[Opening Records shown section]

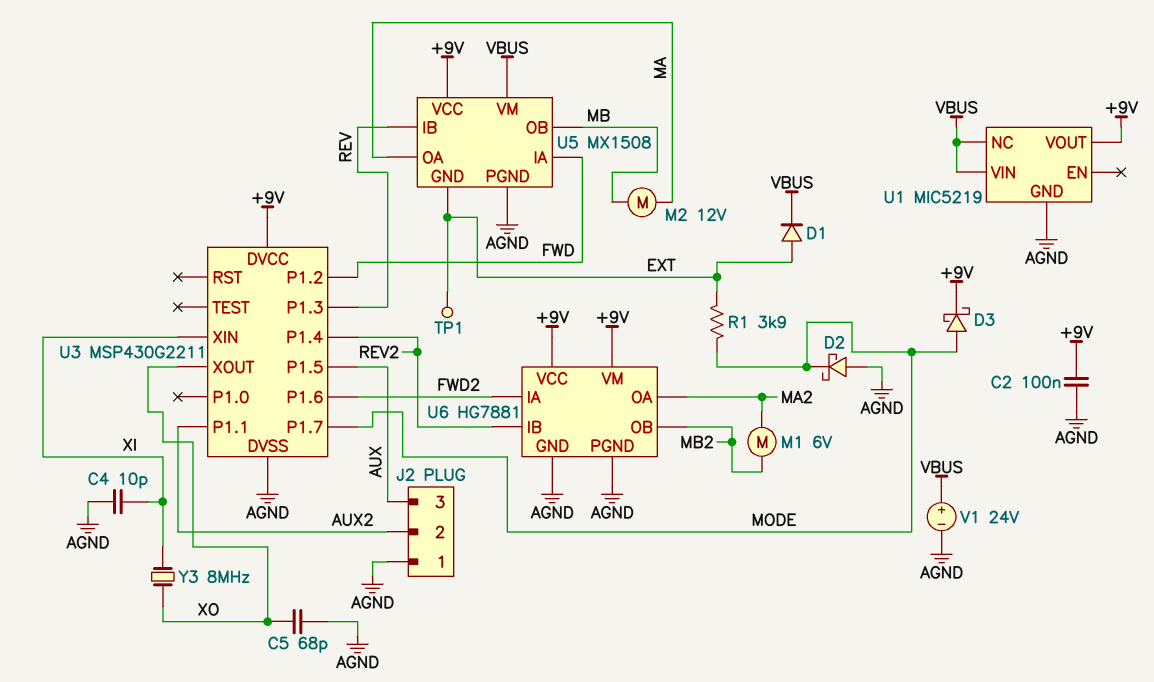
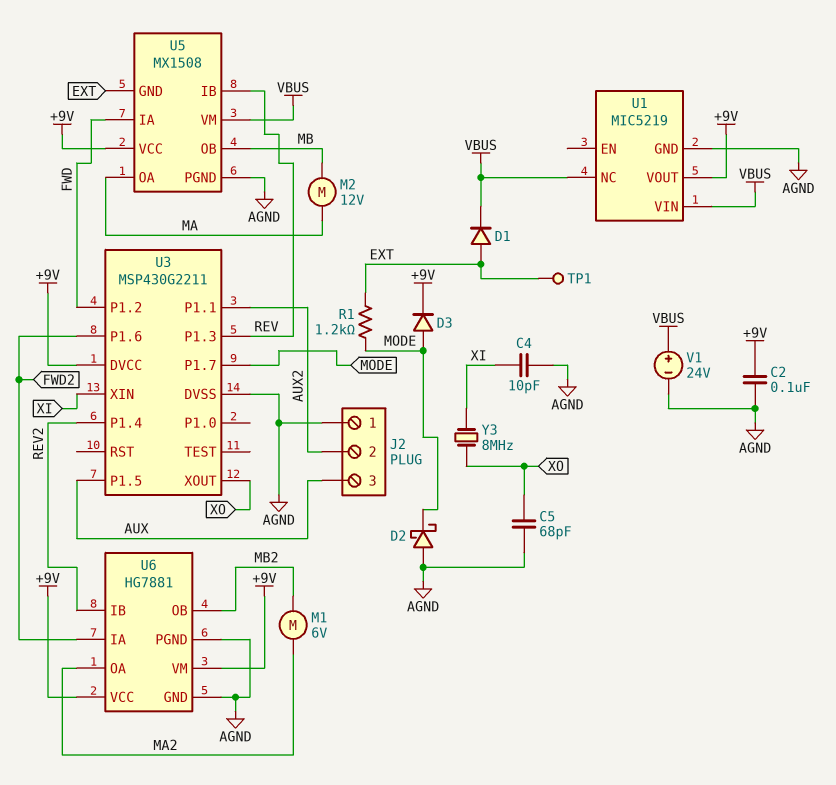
D3: schottky (A MODE, K +9V) -> diode (A MODE, K +9V)
R1: 3.9k (EXT, MODE) -> 1.2k (EXT, MODE)

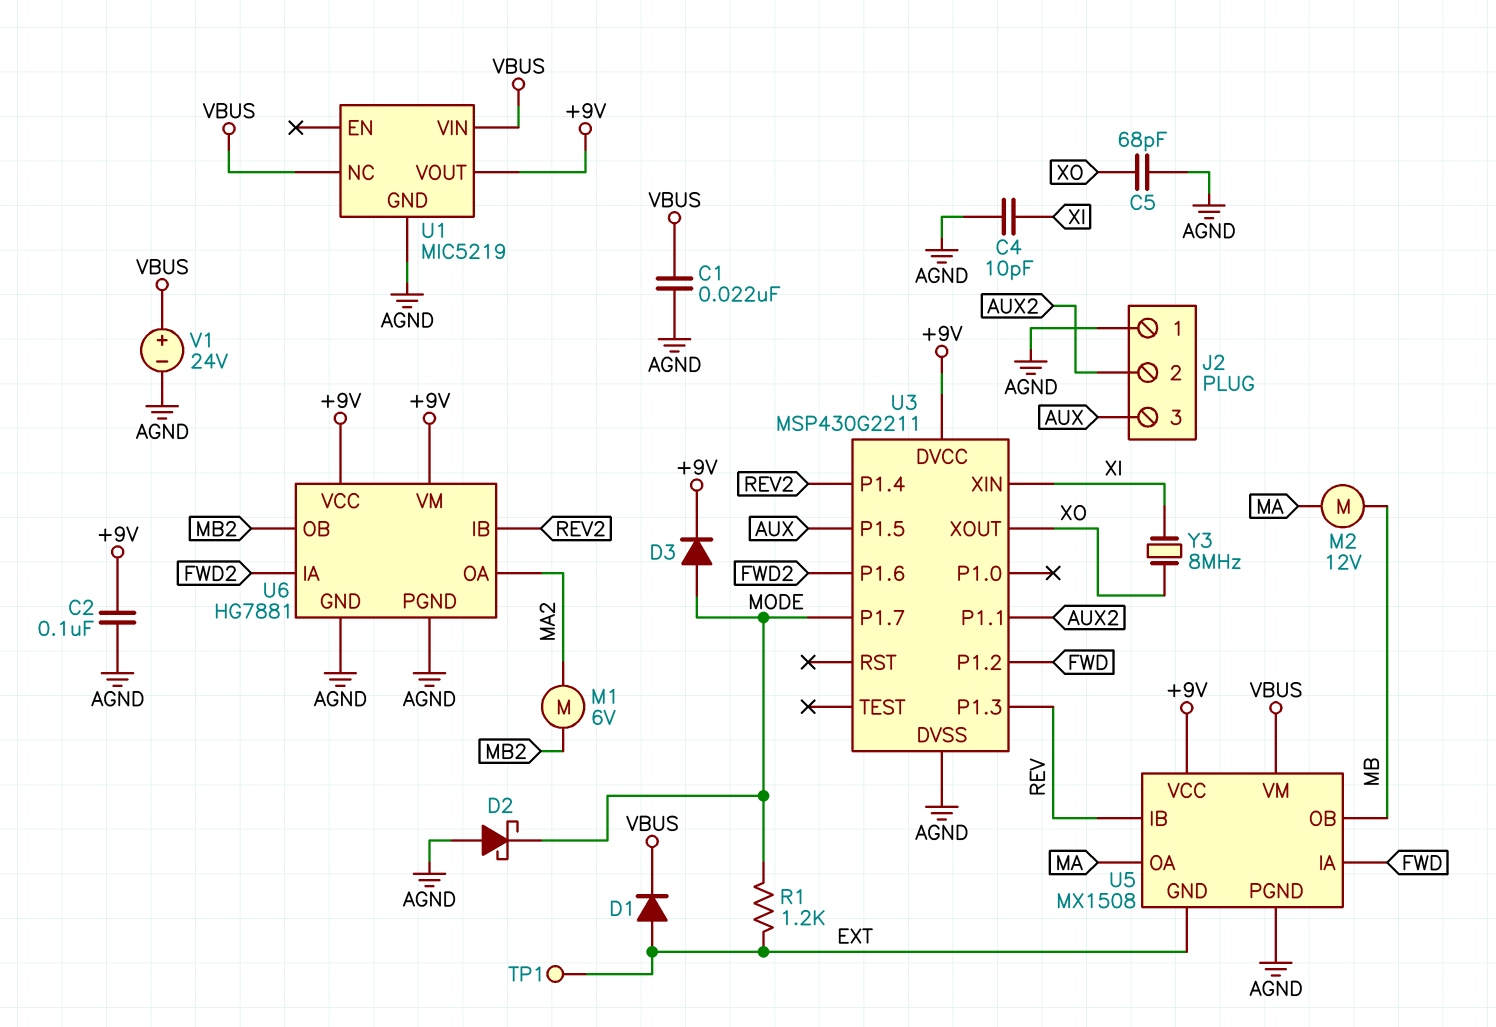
C1: none -> 22nF (AGND, VBUS)

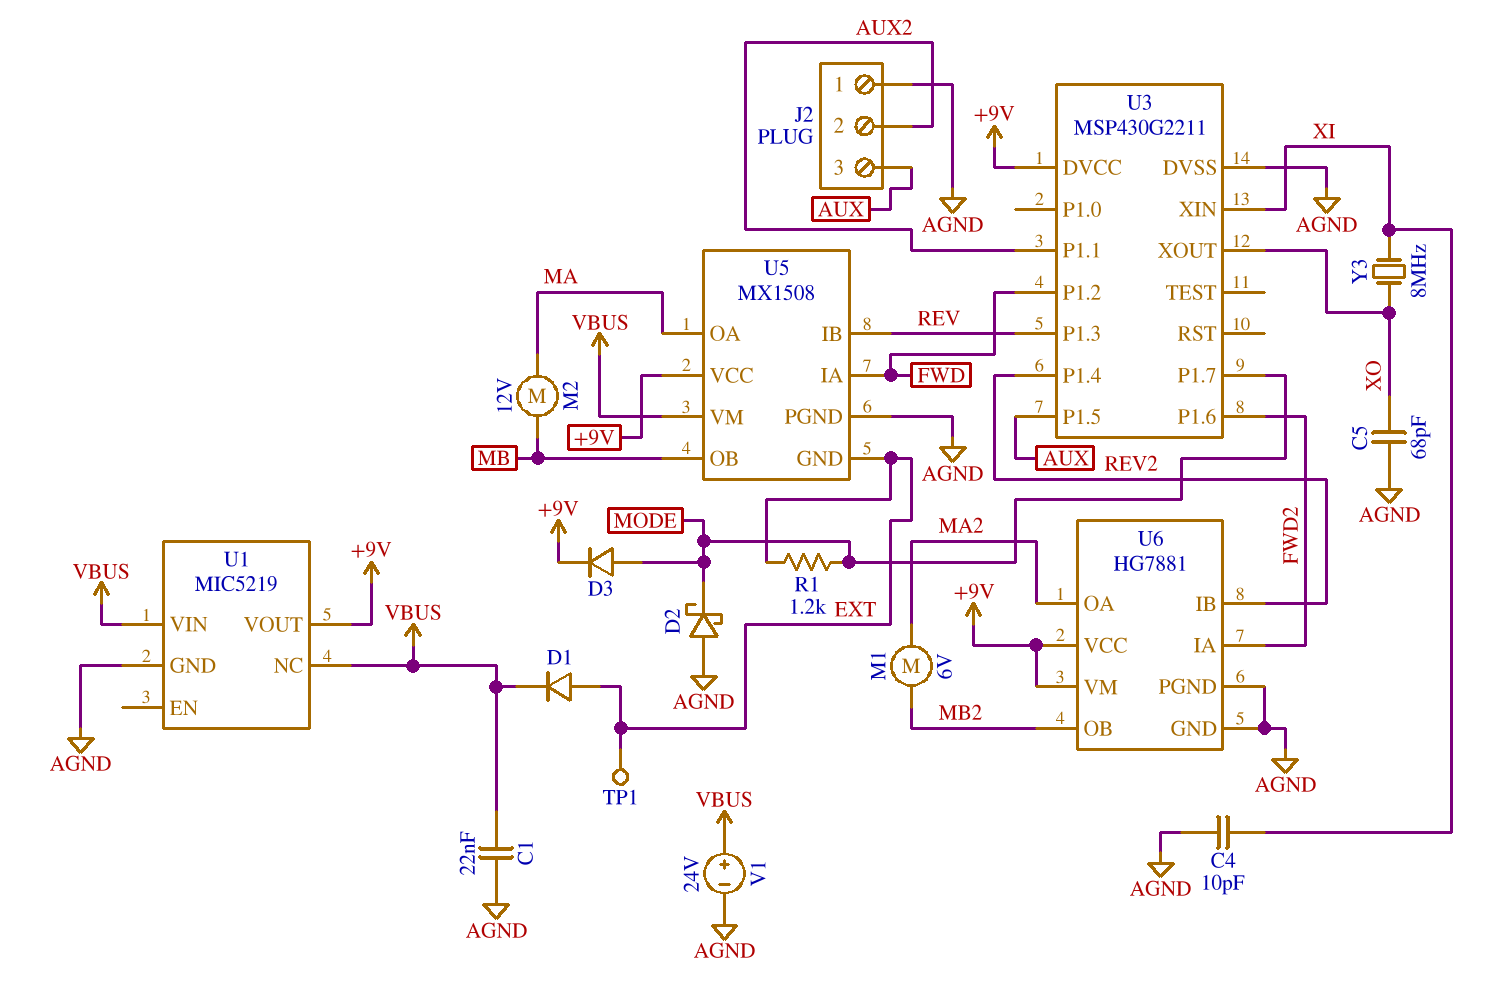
C2: 100nF (+9V, AGND) -> none

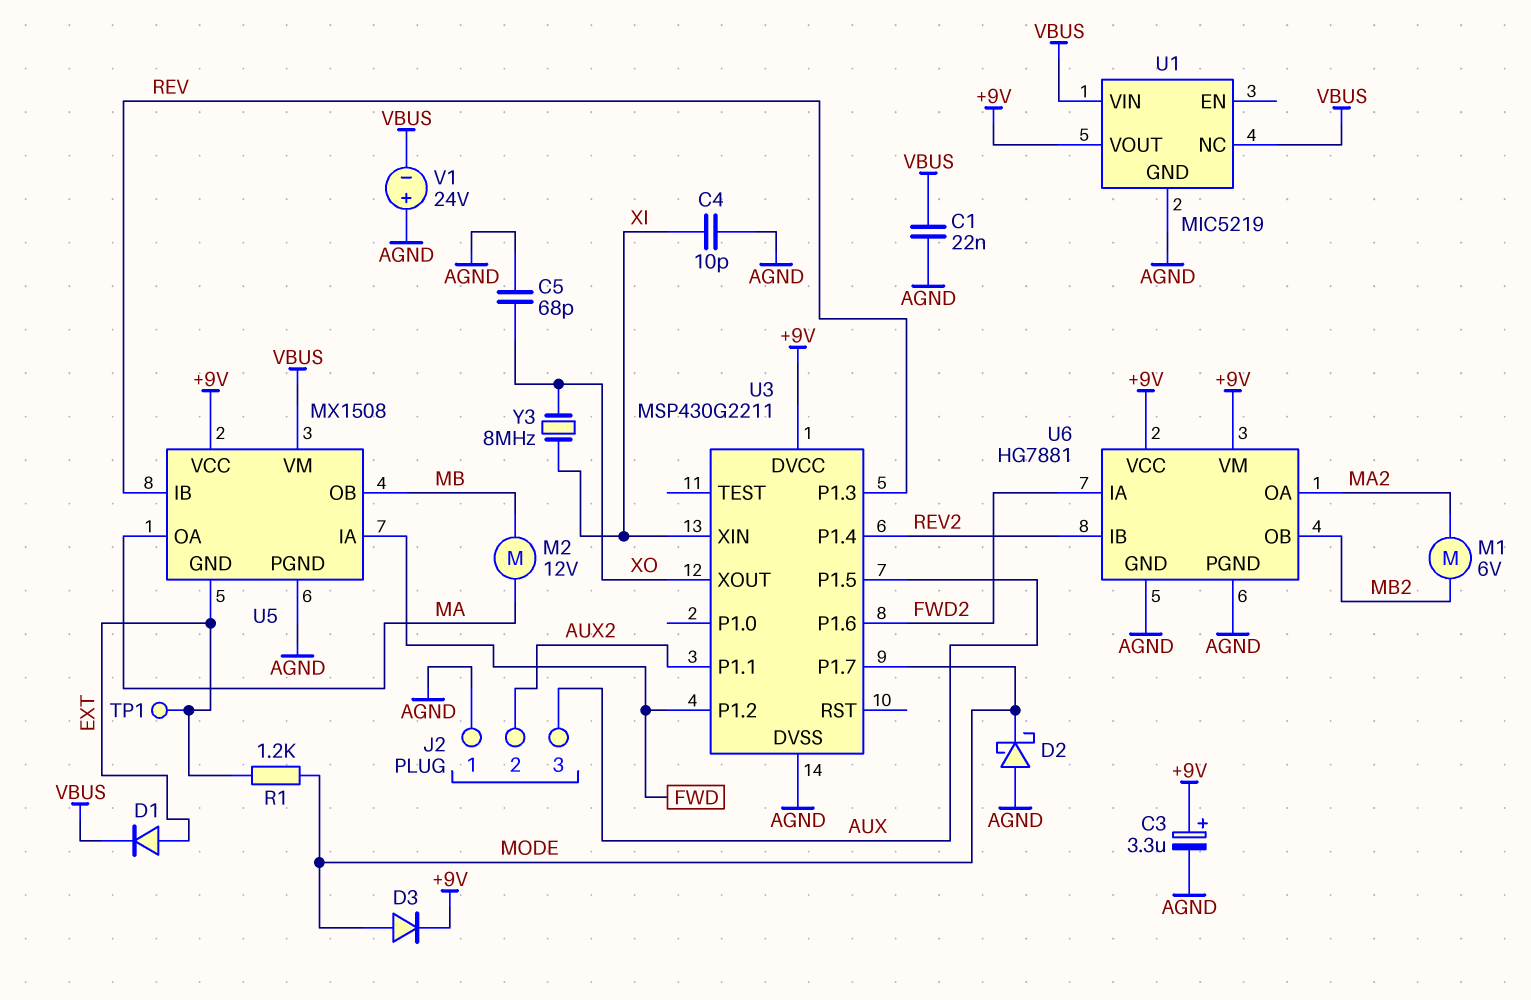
C3: none -> 3.3uF (plus +9V, minus AGND)
V1: 24V (plus VBUS, minus AGND) -> 24V (plus AGND, minus VBUS)

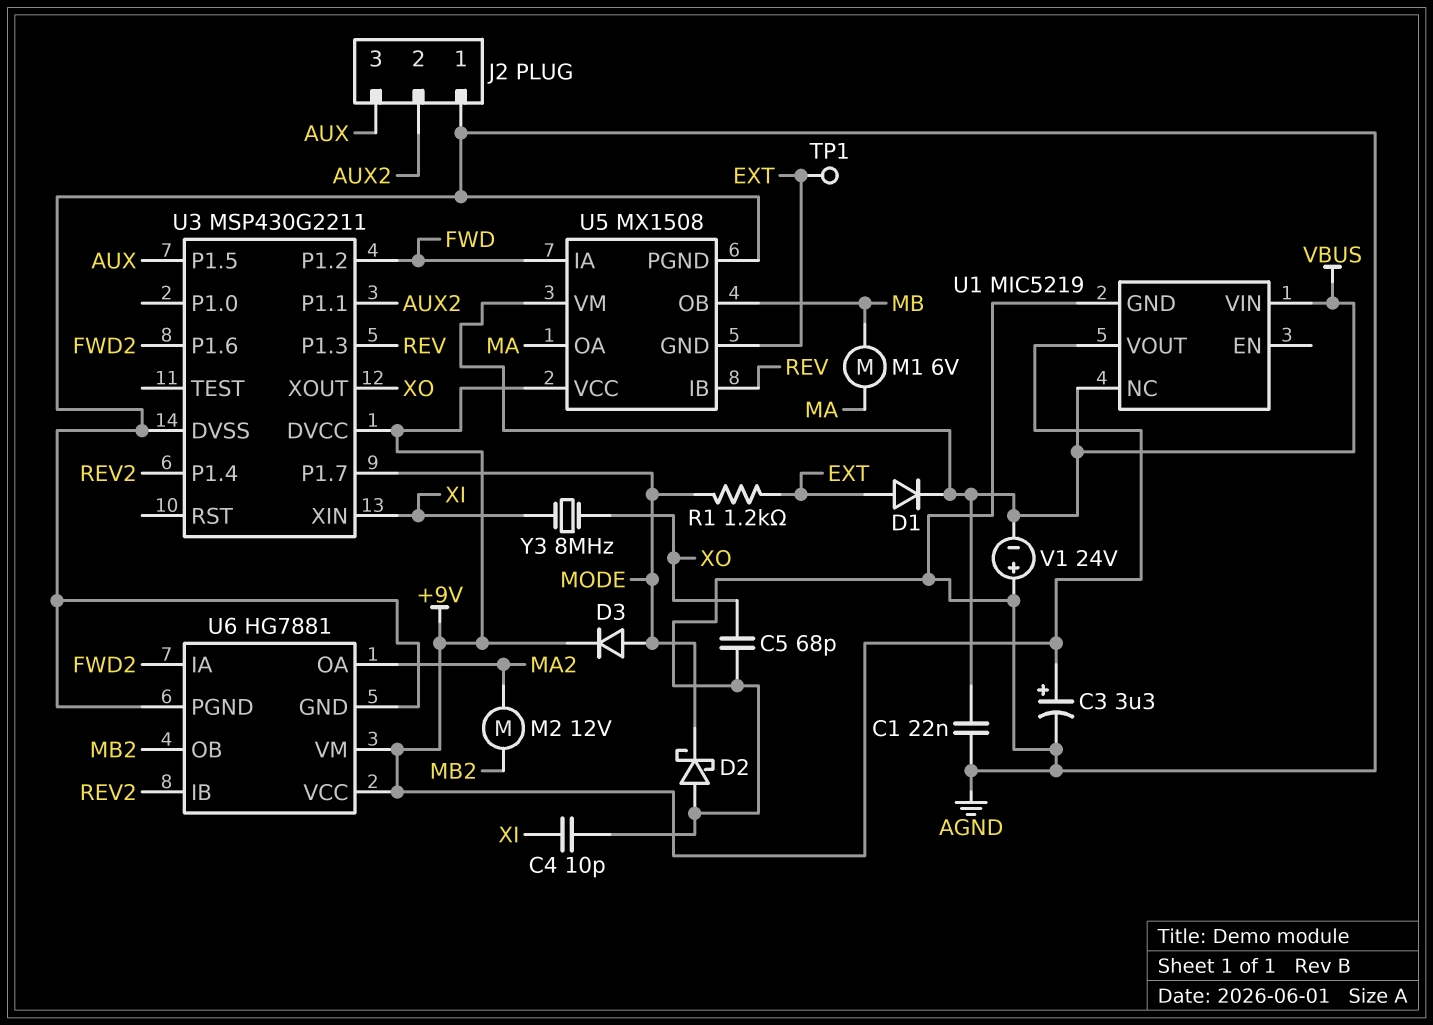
M1: motor 6V (MA2, MB2) -> motor 6V (MA, MB)
M2: motor 12V (MA, MB) -> motor 12V (MA2, MB2)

[Closing Records shown section]

## Action item
Retrieve each line from the records above where the word "motor" occurs.

## Response area
M1: motor 6V (MA2, MB2) -> motor 6V (MA, MB)
M2: motor 12V (MA, MB) -> motor 12V (MA2, MB2)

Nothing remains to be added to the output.